• Exercise brief: Only lines containing "none" are wanted from the data below. Copy those lines.

Version comparison data
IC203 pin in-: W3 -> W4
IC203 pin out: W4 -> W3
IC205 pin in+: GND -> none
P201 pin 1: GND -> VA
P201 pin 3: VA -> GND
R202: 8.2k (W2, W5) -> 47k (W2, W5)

* * *

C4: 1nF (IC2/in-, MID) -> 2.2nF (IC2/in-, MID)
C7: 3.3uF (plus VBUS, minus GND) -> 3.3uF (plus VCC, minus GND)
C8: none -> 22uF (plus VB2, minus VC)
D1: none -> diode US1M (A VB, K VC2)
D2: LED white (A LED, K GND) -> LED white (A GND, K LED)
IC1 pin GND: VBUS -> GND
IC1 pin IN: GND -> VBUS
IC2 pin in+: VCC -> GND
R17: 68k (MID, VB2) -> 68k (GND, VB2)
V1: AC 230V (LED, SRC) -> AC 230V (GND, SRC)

• Response:
IC205 pin in+: GND -> none
C8: none -> 22uF (plus VB2, minus VC)
D1: none -> diode US1M (A VB, K VC2)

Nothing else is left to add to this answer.